Exercise details: In the records below, find each line that holds "arrow" and return it.

Before-and-after coordinate records
·····

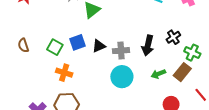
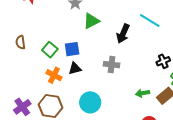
black arrow: (148, 45) -> (123, 34), moved
black triangle: (99, 46) -> (75, 68), moved
cyan circle: (122, 77) -> (90, 102), moved

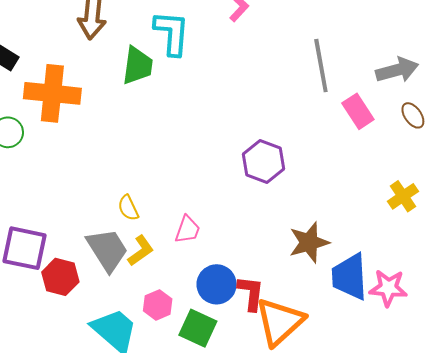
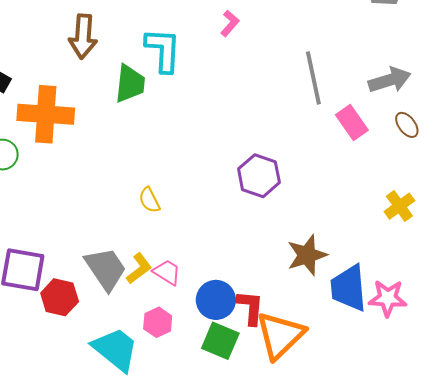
yellow semicircle: (128, 208) -> (149, 200), moved
pink trapezoid: (187, 230) -> (167, 272), moved, turned -76
green square: (198, 328) -> (220, 341), moved

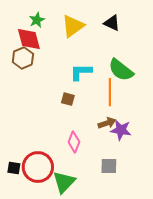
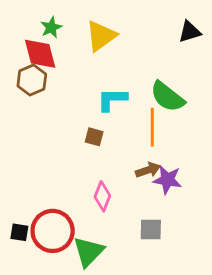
black triangle: (112, 23) -> (190, 32), moved, turned -42

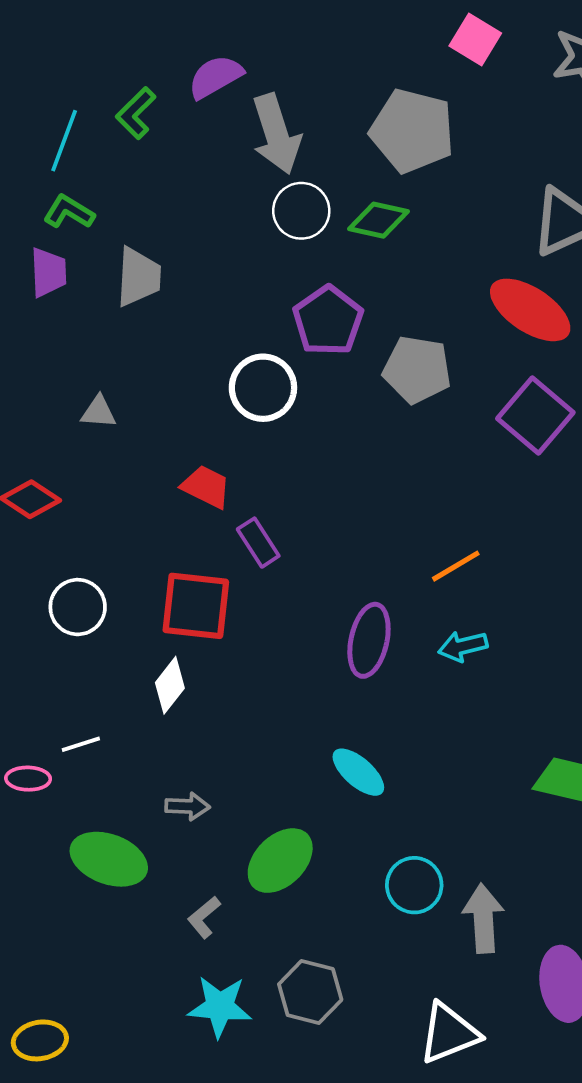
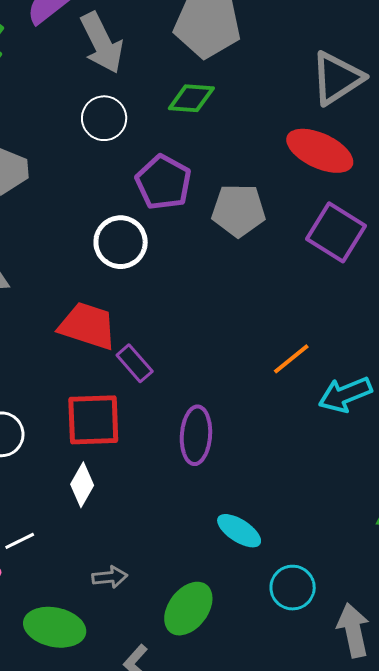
white circle: (301, 211) -> (104, 118), moved
red trapezoid: (206, 487) -> (88, 326), size x1.5
purple ellipse: (369, 640) -> (196, 435), moved
cyan arrow: (463, 646) -> (345, 395), moved, size x1.4
cyan circle: (414, 885) -> (293, 588), moved

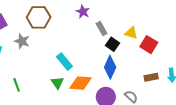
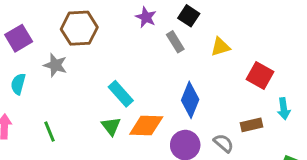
yellow triangle: (131, 33) -> (220, 47), turned -32
black square: (112, 44) -> (189, 16), moved
red square: (149, 45) -> (260, 76), moved
brown rectangle: (151, 77) -> (251, 125), moved

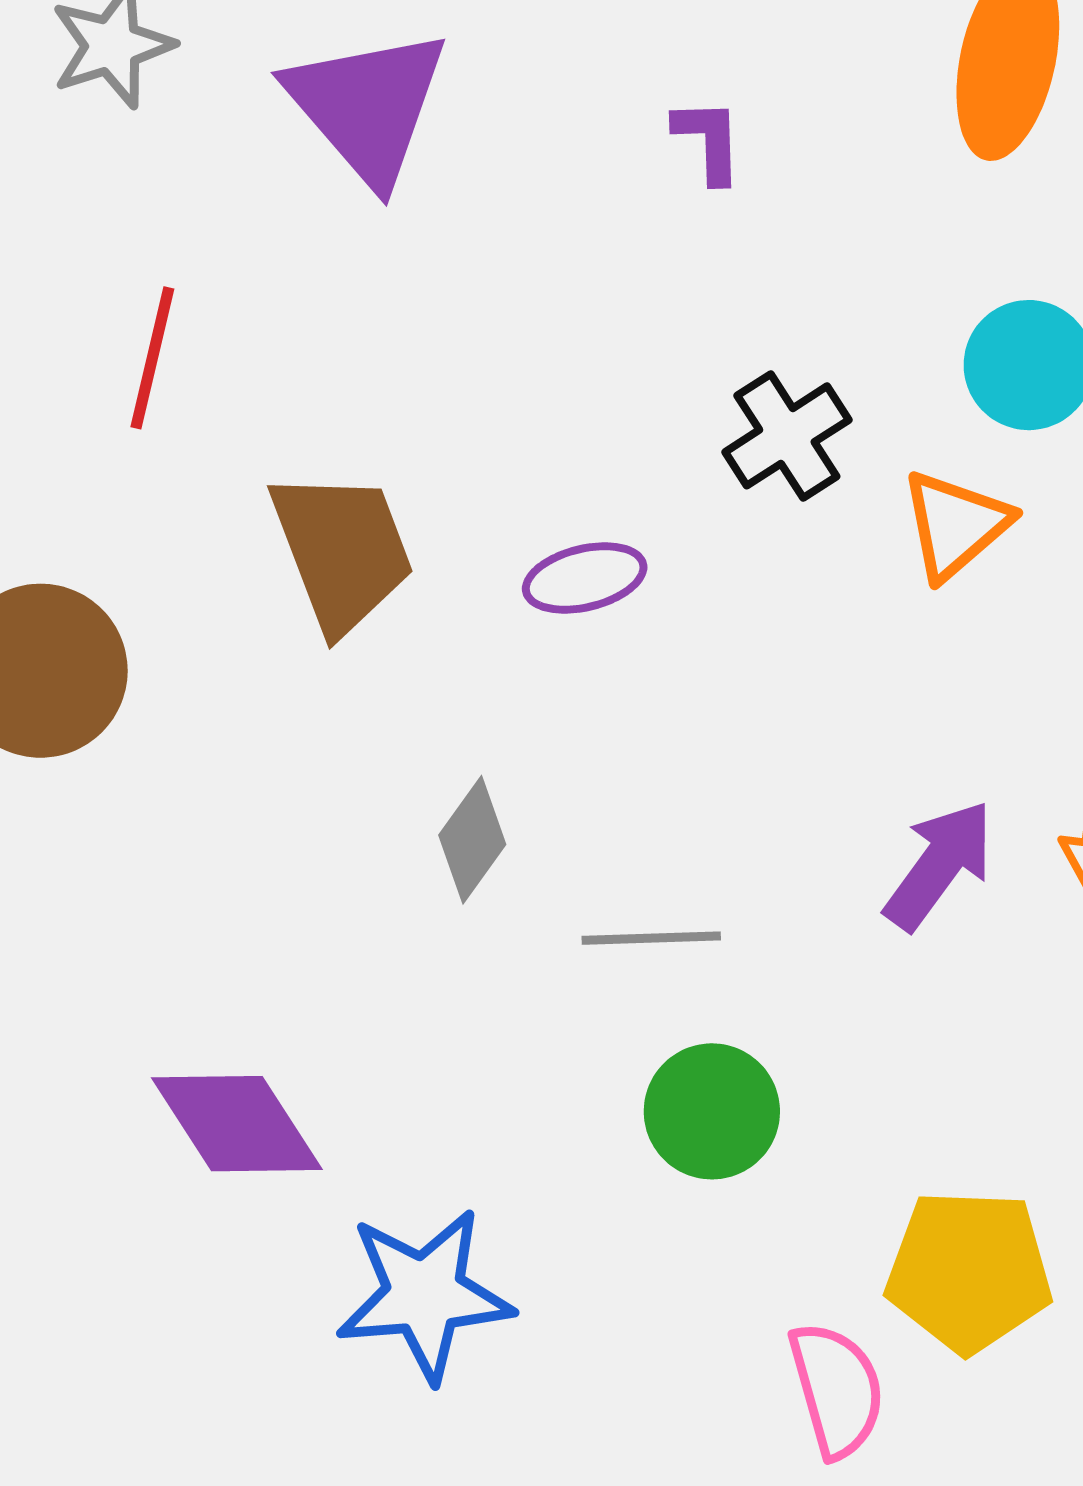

·····

Written solution:
black arrow: (148, 45) -> (123, 34), moved
cyan arrow: (463, 646) -> (345, 395), moved, size x1.4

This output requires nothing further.